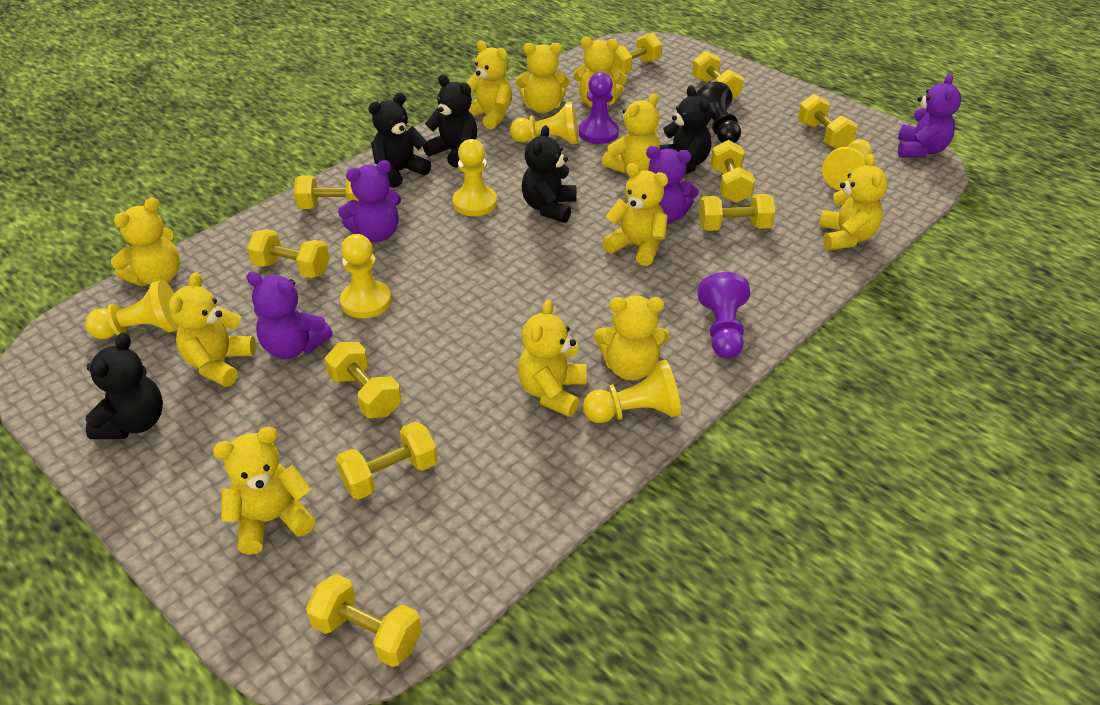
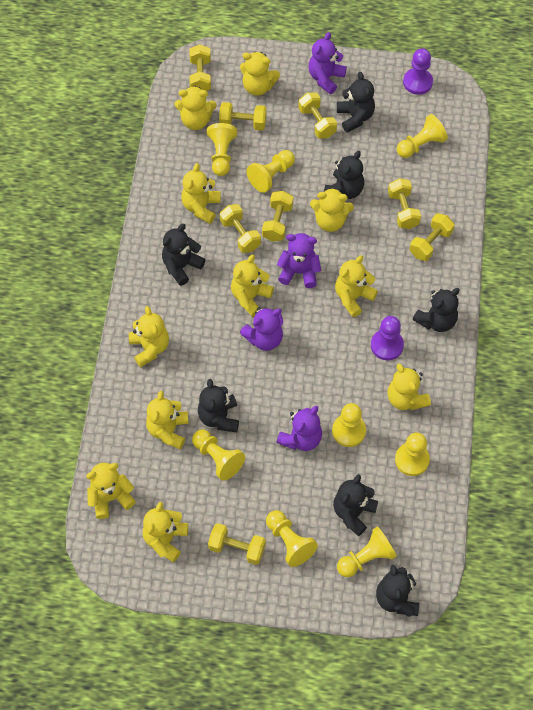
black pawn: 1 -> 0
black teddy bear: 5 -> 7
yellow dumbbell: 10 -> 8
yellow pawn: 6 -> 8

§ **Exercise objective**:
Give the listing above again exactly, minus any images.

§ **Solution to this exercise**:
black pawn: 1 -> 0
black teddy bear: 5 -> 7
yellow dumbbell: 10 -> 8
yellow pawn: 6 -> 8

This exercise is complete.